# What is being asked:
Update everything from the start of the rows down through the line containing "The width and height of the screenshot is (960, 540).", changing "tallest object" to "largest object" and leaving all else as it stands.
** BEGIN Data provided **
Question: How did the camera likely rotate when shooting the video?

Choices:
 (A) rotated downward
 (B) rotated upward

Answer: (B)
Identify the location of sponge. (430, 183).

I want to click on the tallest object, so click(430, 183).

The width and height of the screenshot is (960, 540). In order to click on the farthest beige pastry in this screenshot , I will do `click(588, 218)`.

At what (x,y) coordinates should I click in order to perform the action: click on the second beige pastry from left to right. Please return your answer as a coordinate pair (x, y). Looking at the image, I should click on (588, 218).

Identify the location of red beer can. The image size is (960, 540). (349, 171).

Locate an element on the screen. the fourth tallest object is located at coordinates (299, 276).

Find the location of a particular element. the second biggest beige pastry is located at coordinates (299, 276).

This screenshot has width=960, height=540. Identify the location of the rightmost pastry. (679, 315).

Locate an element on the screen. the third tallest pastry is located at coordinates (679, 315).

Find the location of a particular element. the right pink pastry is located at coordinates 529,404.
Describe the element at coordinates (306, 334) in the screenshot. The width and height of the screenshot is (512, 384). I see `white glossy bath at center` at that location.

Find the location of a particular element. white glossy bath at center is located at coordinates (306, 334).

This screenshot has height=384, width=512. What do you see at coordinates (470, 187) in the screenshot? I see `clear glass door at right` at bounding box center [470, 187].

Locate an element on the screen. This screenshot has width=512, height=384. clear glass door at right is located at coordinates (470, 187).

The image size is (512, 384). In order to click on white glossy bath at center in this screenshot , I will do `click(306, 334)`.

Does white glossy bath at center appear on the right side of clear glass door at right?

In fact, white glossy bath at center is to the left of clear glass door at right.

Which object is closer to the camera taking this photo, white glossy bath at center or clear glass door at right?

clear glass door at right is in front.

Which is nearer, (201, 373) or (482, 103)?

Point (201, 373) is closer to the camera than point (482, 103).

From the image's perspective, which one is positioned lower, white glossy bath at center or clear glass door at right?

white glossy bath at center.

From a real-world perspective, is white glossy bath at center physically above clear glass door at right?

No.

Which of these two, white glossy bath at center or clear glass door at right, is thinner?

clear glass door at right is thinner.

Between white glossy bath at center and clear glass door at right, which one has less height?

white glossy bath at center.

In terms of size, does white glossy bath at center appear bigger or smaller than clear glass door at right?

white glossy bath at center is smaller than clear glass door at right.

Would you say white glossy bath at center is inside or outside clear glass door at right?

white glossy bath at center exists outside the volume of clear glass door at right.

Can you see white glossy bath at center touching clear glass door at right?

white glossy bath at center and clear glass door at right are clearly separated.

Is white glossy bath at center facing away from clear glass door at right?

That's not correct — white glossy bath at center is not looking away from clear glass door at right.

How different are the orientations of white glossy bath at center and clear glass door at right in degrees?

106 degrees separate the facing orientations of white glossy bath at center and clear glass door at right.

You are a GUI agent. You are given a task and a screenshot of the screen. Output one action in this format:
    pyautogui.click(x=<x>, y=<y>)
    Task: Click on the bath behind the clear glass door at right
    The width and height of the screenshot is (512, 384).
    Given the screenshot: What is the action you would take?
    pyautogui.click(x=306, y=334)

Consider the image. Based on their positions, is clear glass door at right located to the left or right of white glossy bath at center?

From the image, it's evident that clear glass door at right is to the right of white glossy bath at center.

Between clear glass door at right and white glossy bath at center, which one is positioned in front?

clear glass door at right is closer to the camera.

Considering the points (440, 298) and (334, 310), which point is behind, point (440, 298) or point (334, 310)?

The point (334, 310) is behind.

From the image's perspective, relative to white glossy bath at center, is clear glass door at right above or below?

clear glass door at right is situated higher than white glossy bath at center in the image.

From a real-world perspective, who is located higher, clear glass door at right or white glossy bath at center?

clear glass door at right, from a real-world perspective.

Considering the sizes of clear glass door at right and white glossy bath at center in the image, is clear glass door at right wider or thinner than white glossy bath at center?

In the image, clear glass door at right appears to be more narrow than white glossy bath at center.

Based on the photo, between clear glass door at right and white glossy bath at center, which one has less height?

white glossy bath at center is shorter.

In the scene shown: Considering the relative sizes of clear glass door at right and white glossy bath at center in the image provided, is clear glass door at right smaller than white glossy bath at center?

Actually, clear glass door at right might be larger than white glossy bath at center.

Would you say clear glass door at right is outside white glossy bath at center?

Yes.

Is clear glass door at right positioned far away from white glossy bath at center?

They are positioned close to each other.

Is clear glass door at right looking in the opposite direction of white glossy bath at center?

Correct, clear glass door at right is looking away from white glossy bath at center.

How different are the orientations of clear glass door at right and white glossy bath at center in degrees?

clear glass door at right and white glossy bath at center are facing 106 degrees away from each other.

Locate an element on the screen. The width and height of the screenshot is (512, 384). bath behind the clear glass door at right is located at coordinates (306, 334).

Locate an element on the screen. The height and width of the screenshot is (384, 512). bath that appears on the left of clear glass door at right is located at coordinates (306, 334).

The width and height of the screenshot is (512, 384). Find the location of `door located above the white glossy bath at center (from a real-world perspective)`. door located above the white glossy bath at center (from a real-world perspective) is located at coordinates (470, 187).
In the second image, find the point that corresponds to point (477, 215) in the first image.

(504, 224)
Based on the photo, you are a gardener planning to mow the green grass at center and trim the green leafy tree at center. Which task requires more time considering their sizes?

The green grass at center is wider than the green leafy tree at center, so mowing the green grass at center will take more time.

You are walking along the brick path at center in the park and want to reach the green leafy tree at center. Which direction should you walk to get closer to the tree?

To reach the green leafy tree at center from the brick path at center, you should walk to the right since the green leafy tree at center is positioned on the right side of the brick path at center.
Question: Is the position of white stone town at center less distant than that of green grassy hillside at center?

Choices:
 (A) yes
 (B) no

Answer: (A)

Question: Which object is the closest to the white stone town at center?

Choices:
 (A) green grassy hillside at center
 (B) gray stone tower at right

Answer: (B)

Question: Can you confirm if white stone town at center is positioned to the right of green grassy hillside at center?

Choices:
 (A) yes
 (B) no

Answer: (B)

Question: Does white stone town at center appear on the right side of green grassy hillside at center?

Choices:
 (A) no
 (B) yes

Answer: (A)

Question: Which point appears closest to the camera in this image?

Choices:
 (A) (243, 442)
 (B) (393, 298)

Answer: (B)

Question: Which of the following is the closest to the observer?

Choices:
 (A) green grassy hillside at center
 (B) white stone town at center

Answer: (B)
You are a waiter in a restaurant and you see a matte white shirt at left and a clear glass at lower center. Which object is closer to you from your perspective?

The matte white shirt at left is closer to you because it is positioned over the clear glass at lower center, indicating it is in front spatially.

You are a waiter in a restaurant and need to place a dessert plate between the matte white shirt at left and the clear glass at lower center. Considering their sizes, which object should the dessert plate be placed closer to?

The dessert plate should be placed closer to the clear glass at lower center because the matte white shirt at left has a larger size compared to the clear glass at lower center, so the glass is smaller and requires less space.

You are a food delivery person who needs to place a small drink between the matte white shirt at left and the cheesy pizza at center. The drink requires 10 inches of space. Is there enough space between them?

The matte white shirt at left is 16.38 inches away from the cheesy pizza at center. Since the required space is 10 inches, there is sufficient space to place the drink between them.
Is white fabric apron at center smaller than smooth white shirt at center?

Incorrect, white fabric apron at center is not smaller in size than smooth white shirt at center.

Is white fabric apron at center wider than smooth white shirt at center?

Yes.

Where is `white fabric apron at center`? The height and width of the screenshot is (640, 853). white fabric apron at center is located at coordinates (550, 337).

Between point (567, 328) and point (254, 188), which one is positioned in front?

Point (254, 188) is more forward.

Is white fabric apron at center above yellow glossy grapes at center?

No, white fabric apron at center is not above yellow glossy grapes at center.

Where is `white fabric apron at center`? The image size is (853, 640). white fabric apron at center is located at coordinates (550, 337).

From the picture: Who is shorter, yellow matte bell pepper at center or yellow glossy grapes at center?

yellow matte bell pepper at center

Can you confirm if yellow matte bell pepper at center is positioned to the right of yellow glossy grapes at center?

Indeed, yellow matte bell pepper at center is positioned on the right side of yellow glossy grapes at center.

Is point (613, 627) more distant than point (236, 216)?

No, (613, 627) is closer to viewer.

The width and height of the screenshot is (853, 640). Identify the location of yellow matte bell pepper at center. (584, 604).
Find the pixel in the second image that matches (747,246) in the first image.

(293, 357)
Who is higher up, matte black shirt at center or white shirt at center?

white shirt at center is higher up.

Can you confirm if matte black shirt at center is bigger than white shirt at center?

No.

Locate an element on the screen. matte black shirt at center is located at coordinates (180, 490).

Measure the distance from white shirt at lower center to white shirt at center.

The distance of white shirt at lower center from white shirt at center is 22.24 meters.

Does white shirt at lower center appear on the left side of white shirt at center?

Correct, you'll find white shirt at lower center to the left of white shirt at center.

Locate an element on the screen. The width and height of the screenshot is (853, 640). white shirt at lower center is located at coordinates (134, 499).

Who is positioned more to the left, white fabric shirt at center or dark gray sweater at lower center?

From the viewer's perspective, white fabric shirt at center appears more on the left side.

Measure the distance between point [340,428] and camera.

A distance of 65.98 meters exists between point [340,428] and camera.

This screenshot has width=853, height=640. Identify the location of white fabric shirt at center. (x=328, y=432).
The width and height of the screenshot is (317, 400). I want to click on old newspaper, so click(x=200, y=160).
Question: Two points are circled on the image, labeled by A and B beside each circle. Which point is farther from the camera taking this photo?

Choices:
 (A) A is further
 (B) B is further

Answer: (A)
** END Data provided **
# Solution to the exercise:
Question: How did the camera likely rotate when shooting the video?

Choices:
 (A) rotated downward
 (B) rotated upward

Answer: (B)
Identify the location of sponge. (430, 183).

I want to click on the largest object, so click(430, 183).

The width and height of the screenshot is (960, 540). In order to click on the farthest beige pastry in this screenshot , I will do `click(588, 218)`.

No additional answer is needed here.